Reproduce the records below exactly; the images should not appear.

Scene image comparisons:
--- START ---

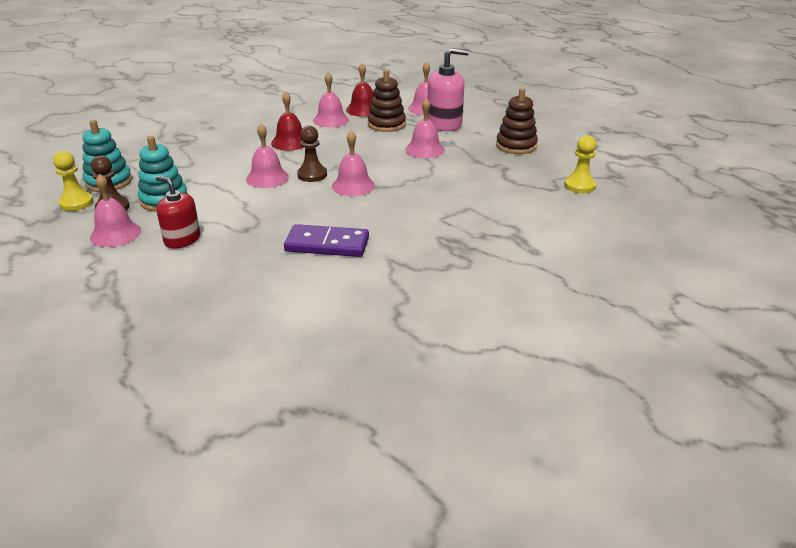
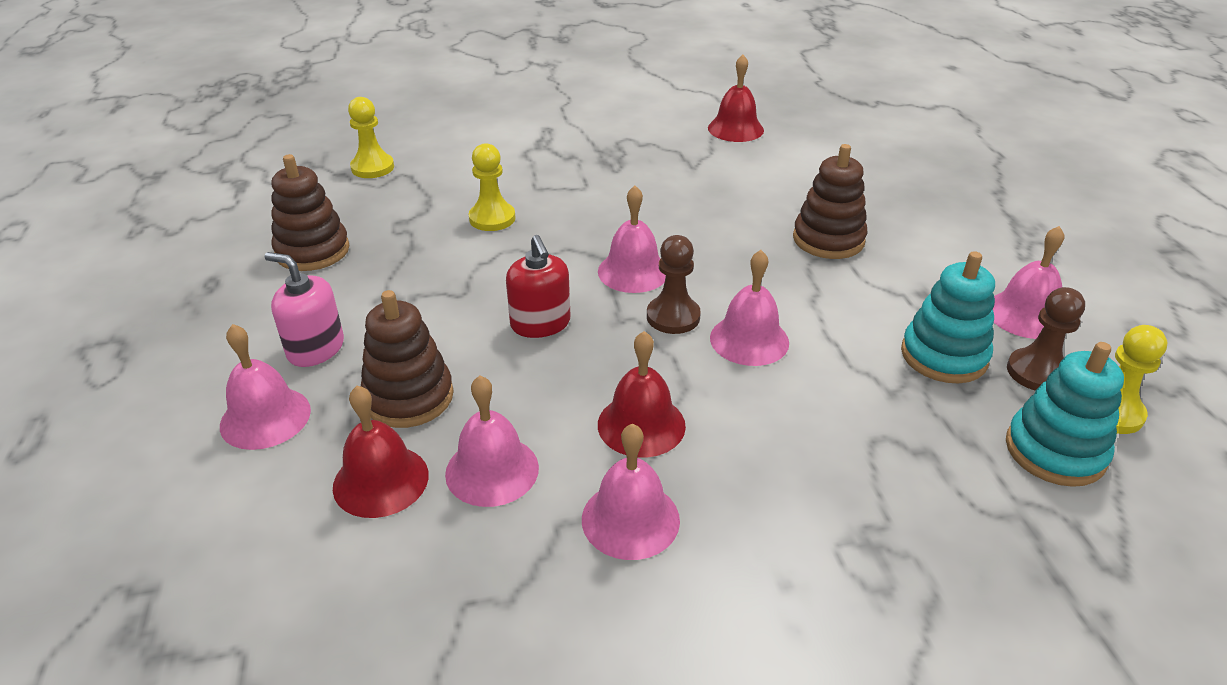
camera: 145 degrees left, 5 degrees up
(182, 239) = (925, 271): red soap dispenser -> red soap dispenser (540, 324)
(254, 238) = (828, 239): none -> brown stacking toy
(327, 244) = (745, 203): purple domino -> none
(395, 311) = (735, 129): none -> red bell
(425, 149) = (444, 299): pink bell -> pink bell (630, 519)
(444, 124) = (315, 349): pink soap dispenser -> pink soap dispenser, size x0.67
(463, 184) = (492, 218): none -> yellow pawn

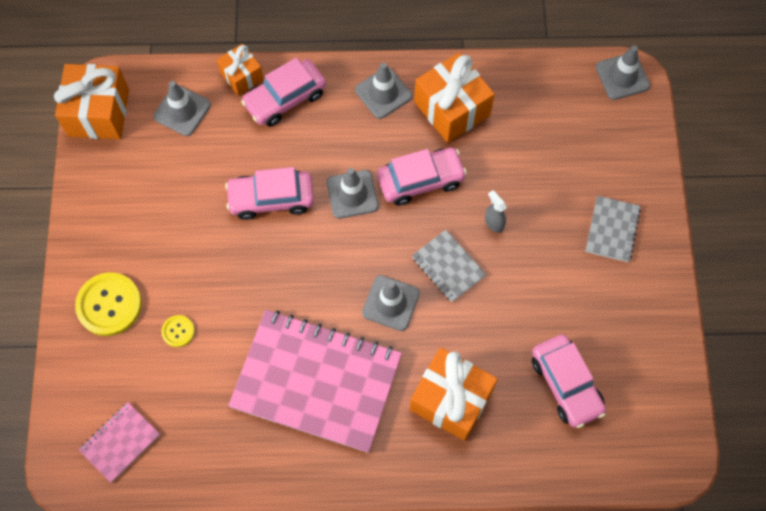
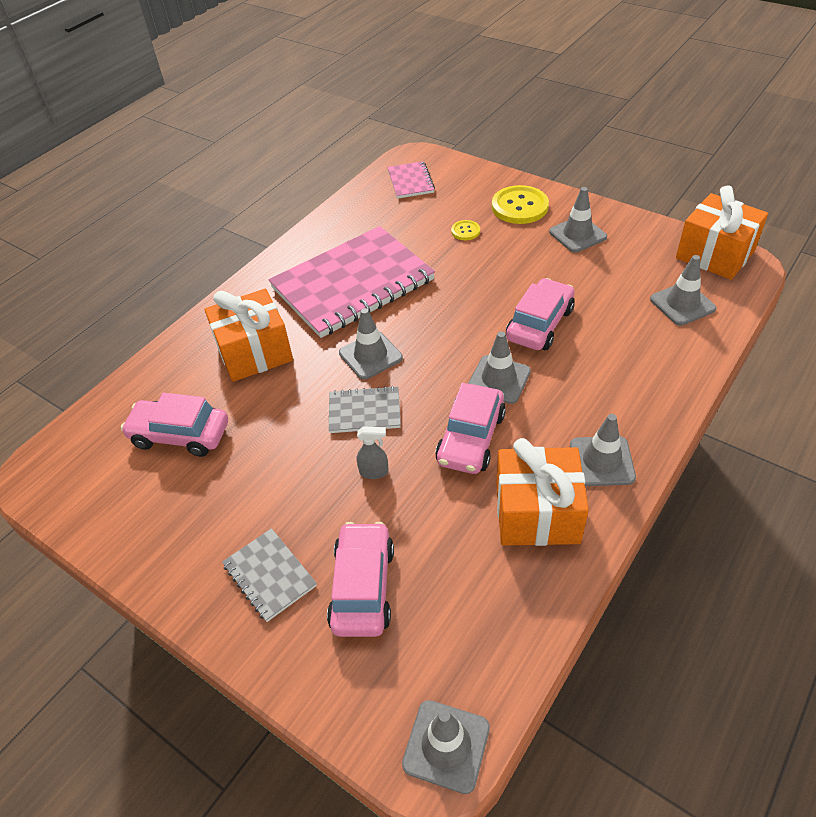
camera: 130 degrees right, 20 degrees down
(128, 230) = (577, 234): none -> grey traffic cone
(242, 76) = (699, 359): orange gift -> none
(285, 98) = (648, 379): pink car -> pink car (363, 587)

--- END ---

## Task solution
camera: 145 degrees left, 5 degrees up
(182, 239) = (925, 271): red soap dispenser -> red soap dispenser (540, 324)
(254, 238) = (828, 239): none -> brown stacking toy
(327, 244) = (745, 203): purple domino -> none
(395, 311) = (735, 129): none -> red bell
(425, 149) = (444, 299): pink bell -> pink bell (630, 519)
(444, 124) = (315, 349): pink soap dispenser -> pink soap dispenser, size x0.67
(463, 184) = (492, 218): none -> yellow pawn

camera: 130 degrees right, 20 degrees down
(128, 230) = (577, 234): none -> grey traffic cone
(242, 76) = (699, 359): orange gift -> none
(285, 98) = (648, 379): pink car -> pink car (363, 587)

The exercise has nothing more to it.